--- begin ---

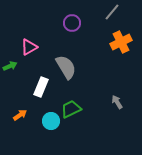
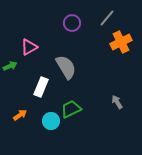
gray line: moved 5 px left, 6 px down
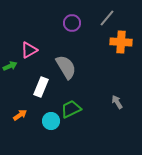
orange cross: rotated 30 degrees clockwise
pink triangle: moved 3 px down
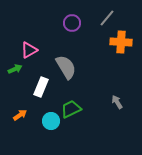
green arrow: moved 5 px right, 3 px down
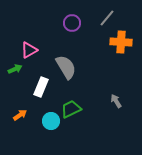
gray arrow: moved 1 px left, 1 px up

--- end ---

→ **Task statement**
Render the data above as a JSON list of strings, with one string per line and blank lines omitted. Leave out the pictures.

→ **Response to this task**
[
  "gray line: moved 5 px left, 6 px down",
  "orange cross: rotated 30 degrees clockwise",
  "pink triangle: moved 3 px down",
  "green arrow: moved 5 px right, 3 px down",
  "gray arrow: moved 1 px left, 1 px up"
]